▸ **Exercise prompt**: A faithful copy of all the data is required; pictures should not be included.

= = = = = = =

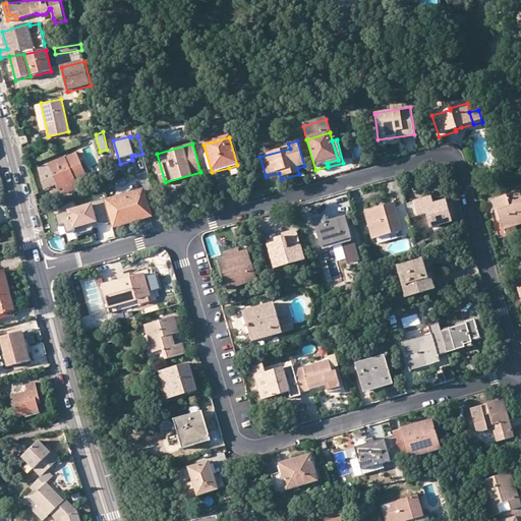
[(64,156),(77,184),(89,178),(76,151),(64,156)]
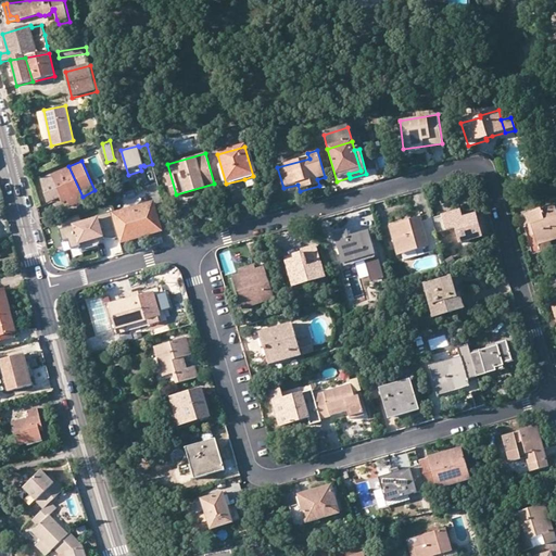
[(172,197),(176,194),(167,164),(163,165),(172,197)]
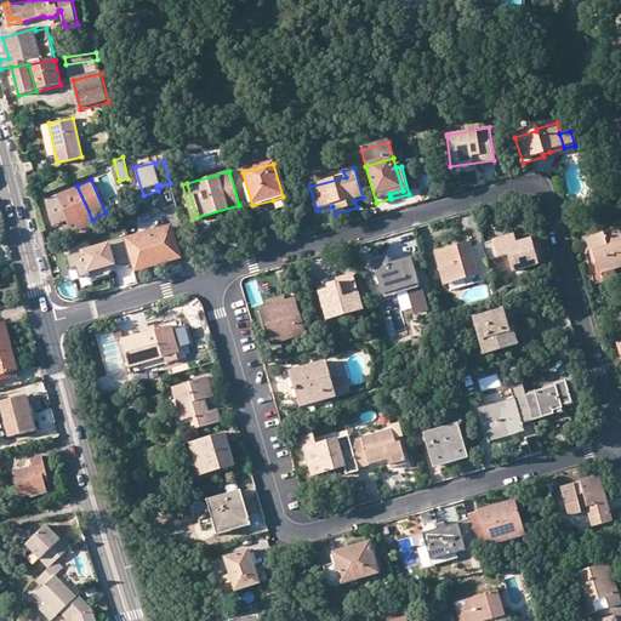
[(79,231),(93,223),(92,220),(77,186),(57,195),(68,218),(73,217),(75,223),(79,231)]
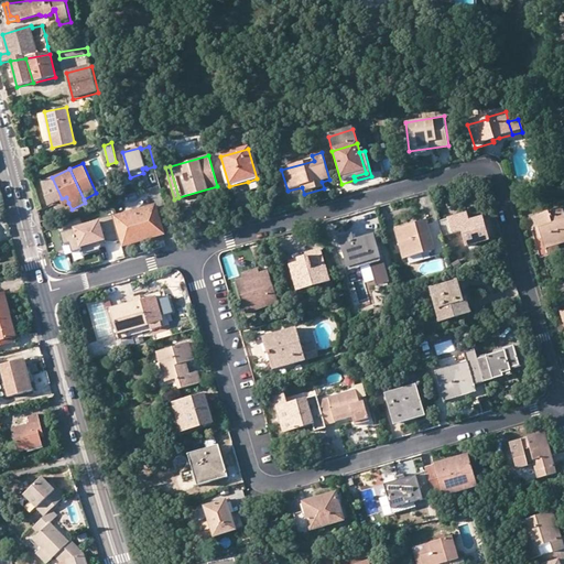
[(62,198),(52,177),(40,183),(50,204),(62,198)]
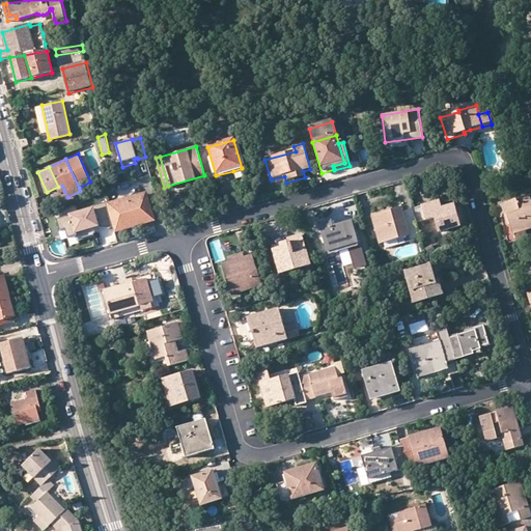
[(245,178),(242,168),(233,171),(236,182),(245,178)]
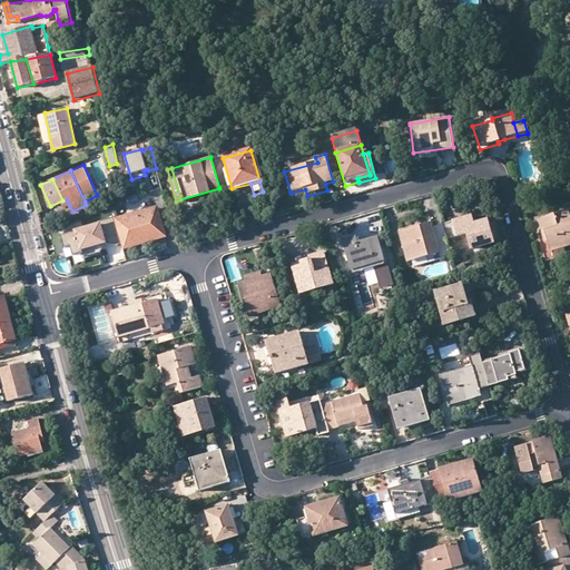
[(149,192),(151,203),(164,200),(160,189),(149,192)]
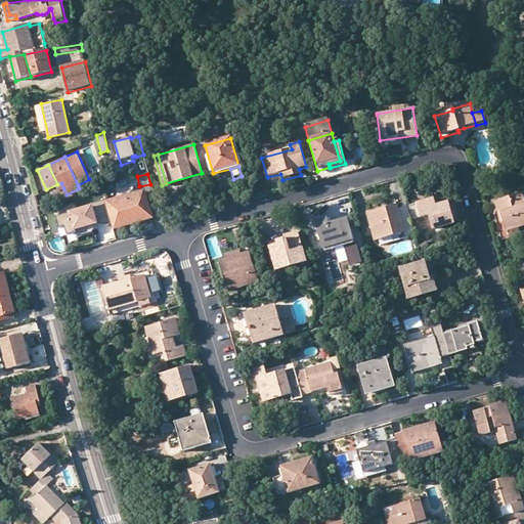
[(143,191),(110,202),(117,226),(150,215),(143,191)]
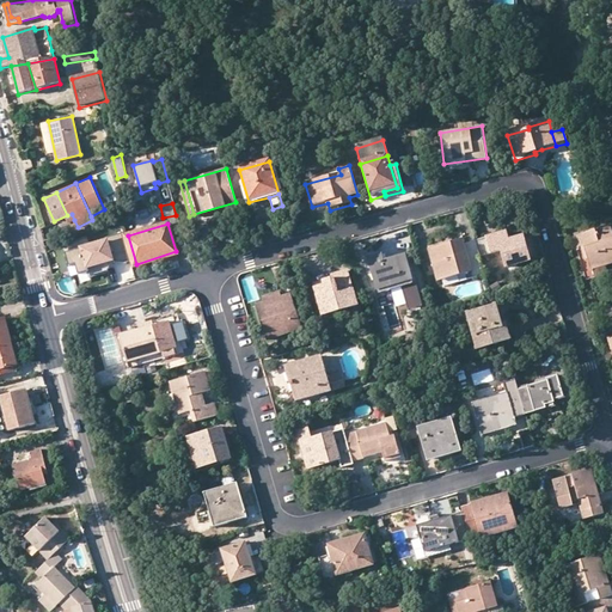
[(611,227),(611,226),(579,236),(586,261),(589,259),(592,269),(611,263),(611,227)]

= = = = = = =

▸ **Reply**:
[(64,156),(77,184),(89,178),(76,151),(64,156)]
[(172,197),(176,194),(167,164),(163,165),(172,197)]
[(79,231),(93,223),(92,220),(77,186),(57,195),(68,218),(73,217),(75,223),(79,231)]
[(62,198),(52,177),(40,183),(50,204),(62,198)]
[(245,178),(242,168),(233,171),(236,182),(245,178)]
[(149,192),(151,203),(164,200),(160,189),(149,192)]
[(143,191),(110,202),(117,226),(150,215),(143,191)]
[(611,227),(611,226),(579,236),(586,261),(589,259),(592,269),(611,263),(611,227)]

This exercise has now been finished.